━━━━━ SUPPLIED DATA

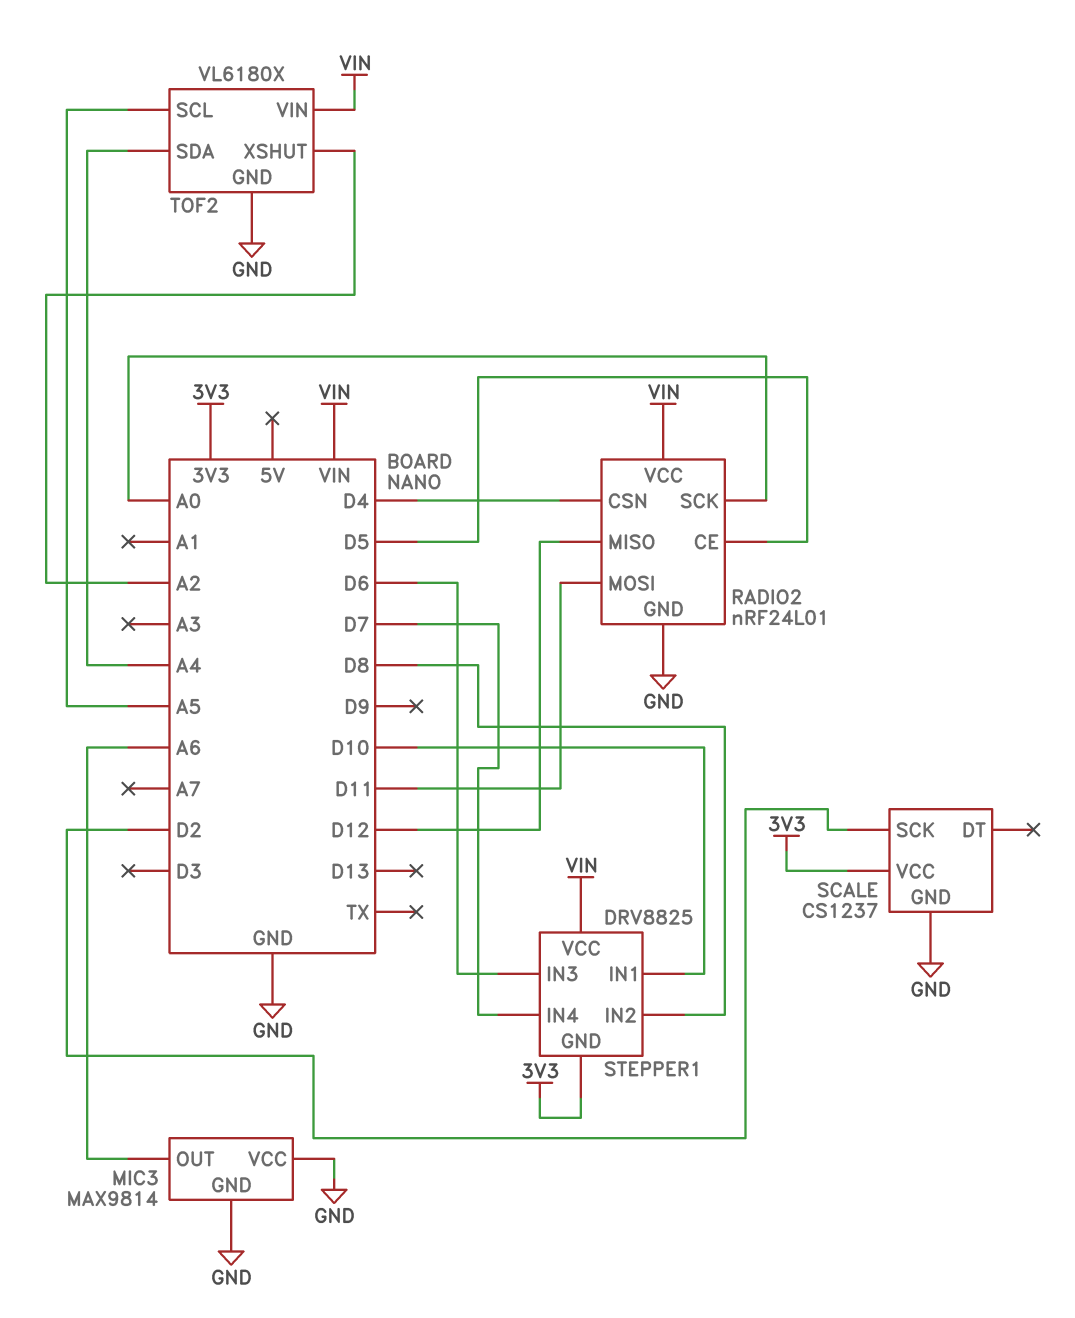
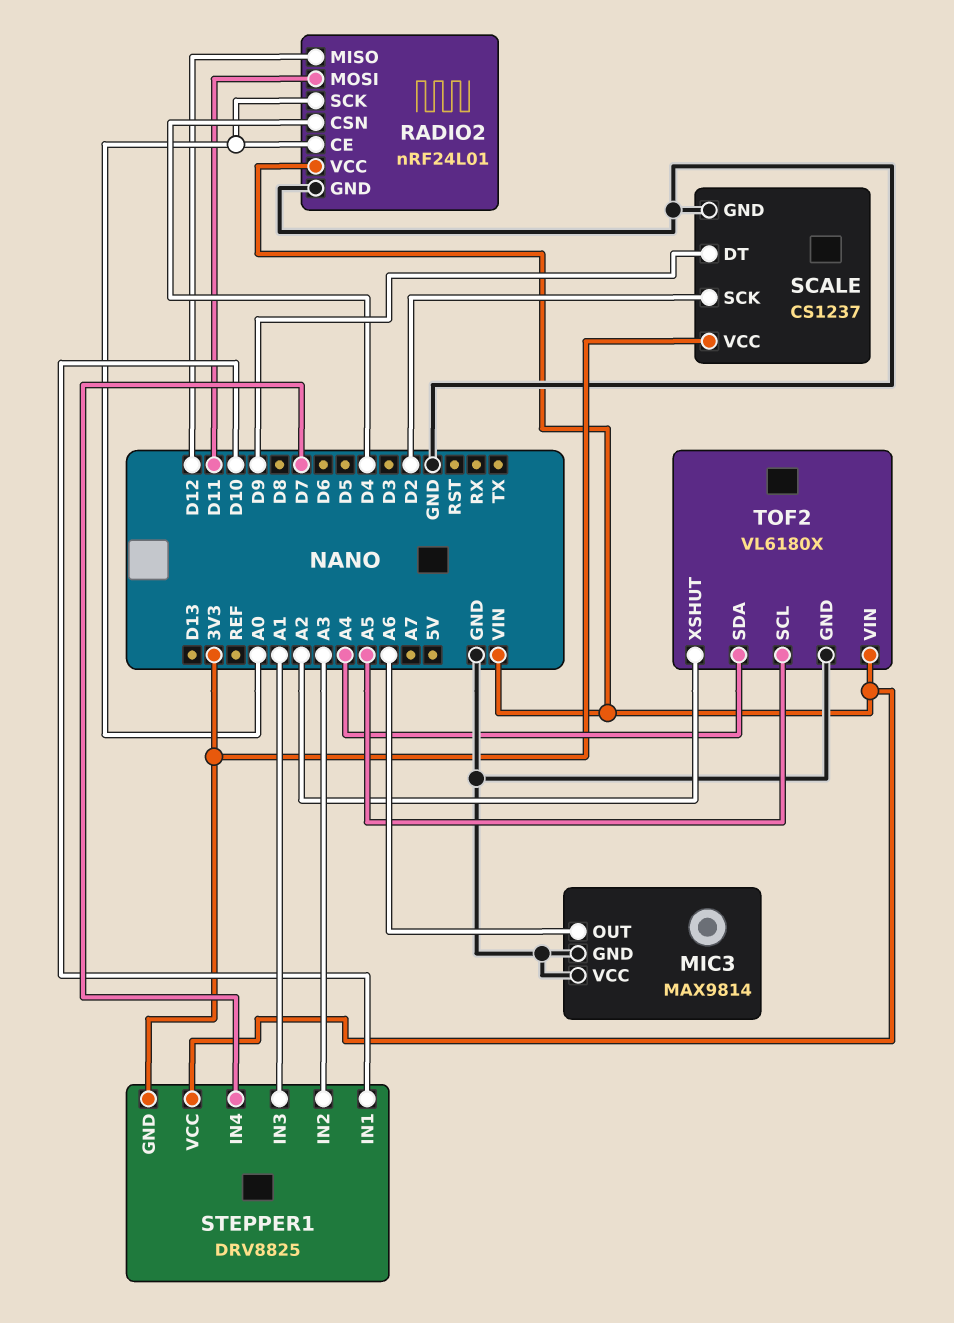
RADIO2 pin CE: D5 -> A0
SCALE pin DT: none -> D9
STEPPER1 pin IN2: D8 -> A3
STEPPER1 pin IN3: D6 -> A1

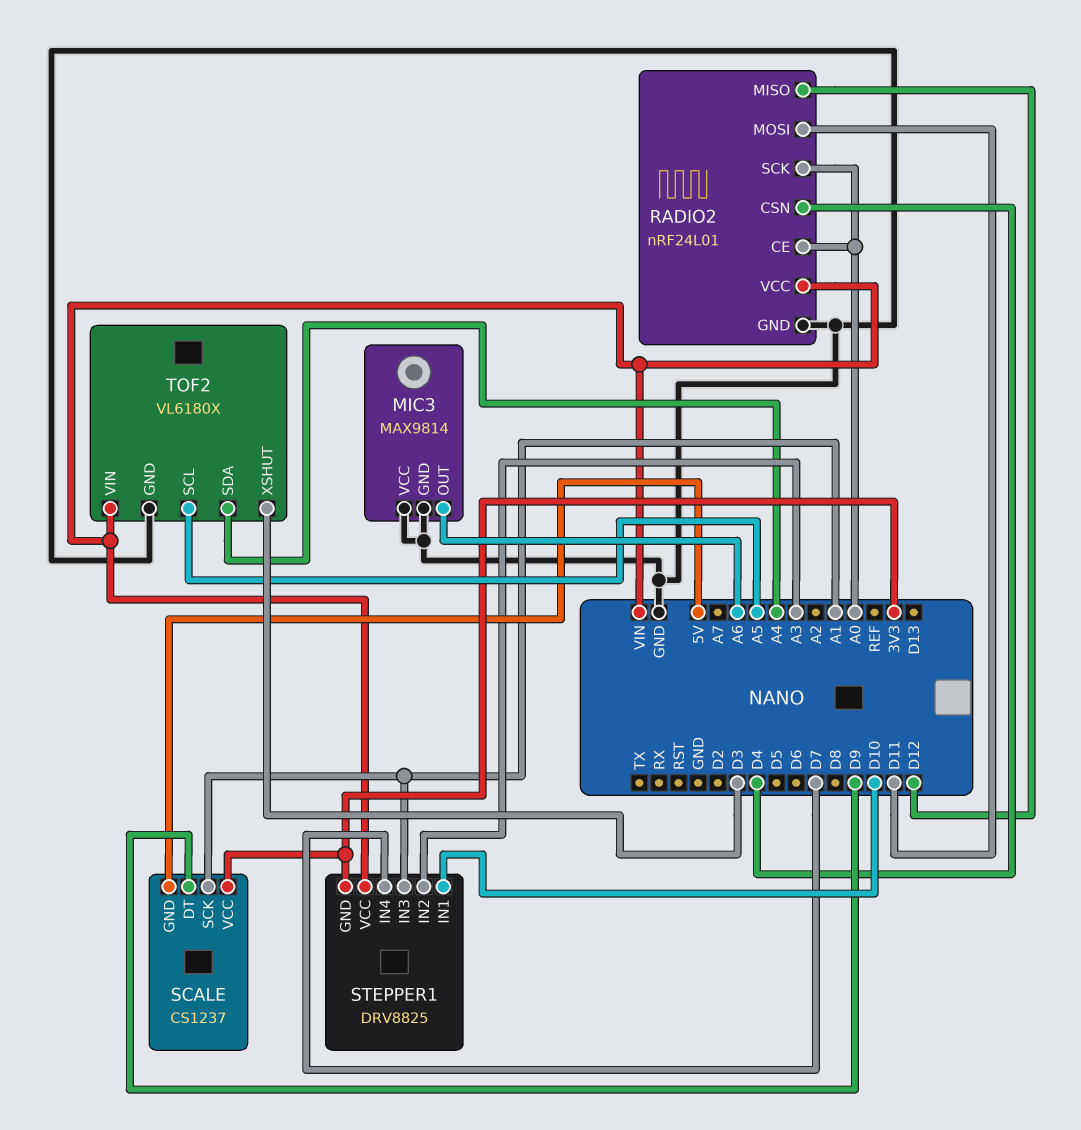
SCALE pin GND: GND -> 5V
SCALE pin SCK: D2 -> A1
TOF2 pin XSHUT: A2 -> D3

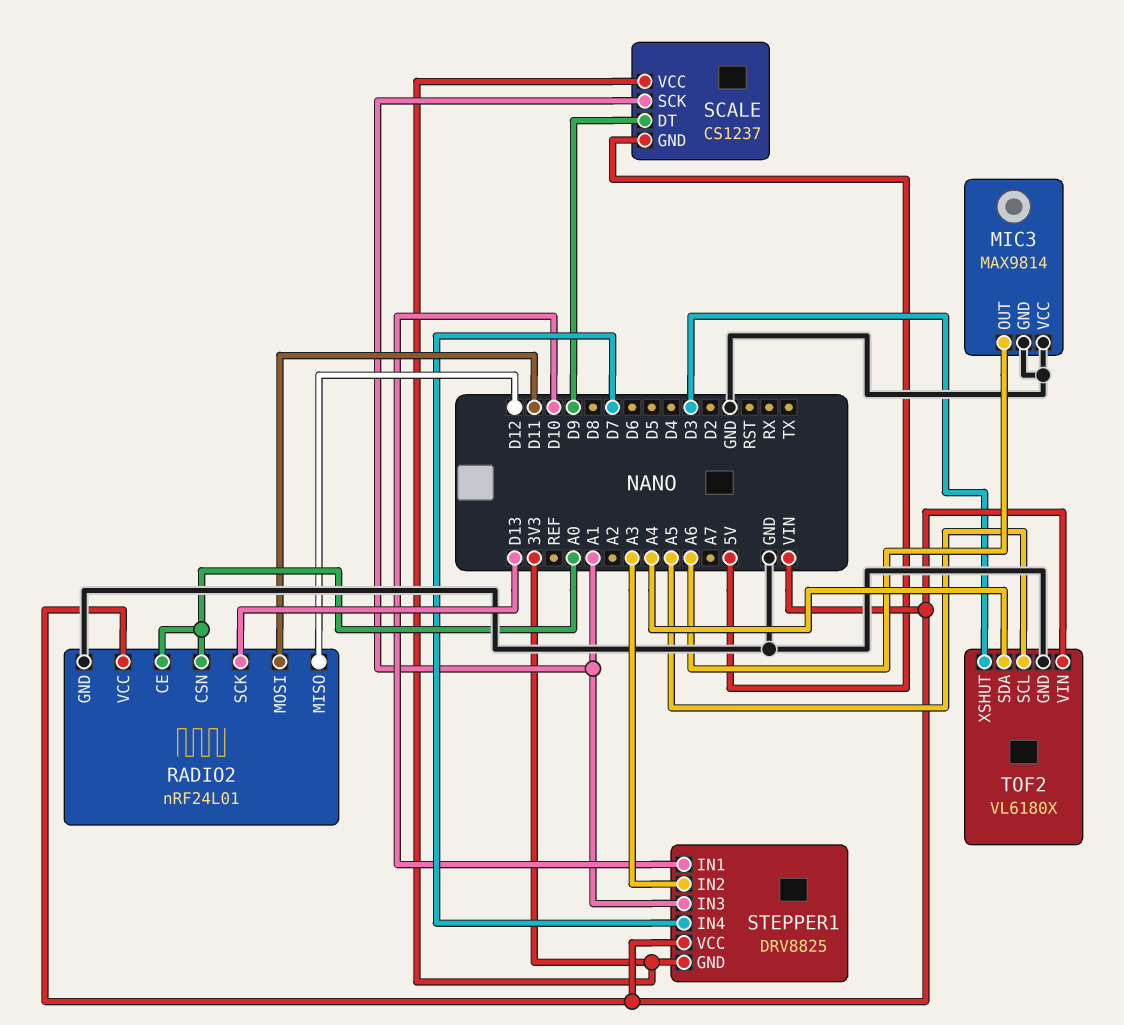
RADIO2 pin CSN: D4 -> A0
RADIO2 pin SCK: A0 -> D13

━━━━━━━━━━

Transcribe the records above exactly, without images.

# [EXERCISE OUTPUT]
RADIO2 pin CE: D5 -> A0
SCALE pin DT: none -> D9
STEPPER1 pin IN2: D8 -> A3
STEPPER1 pin IN3: D6 -> A1

SCALE pin GND: GND -> 5V
SCALE pin SCK: D2 -> A1
TOF2 pin XSHUT: A2 -> D3

RADIO2 pin CSN: D4 -> A0
RADIO2 pin SCK: A0 -> D13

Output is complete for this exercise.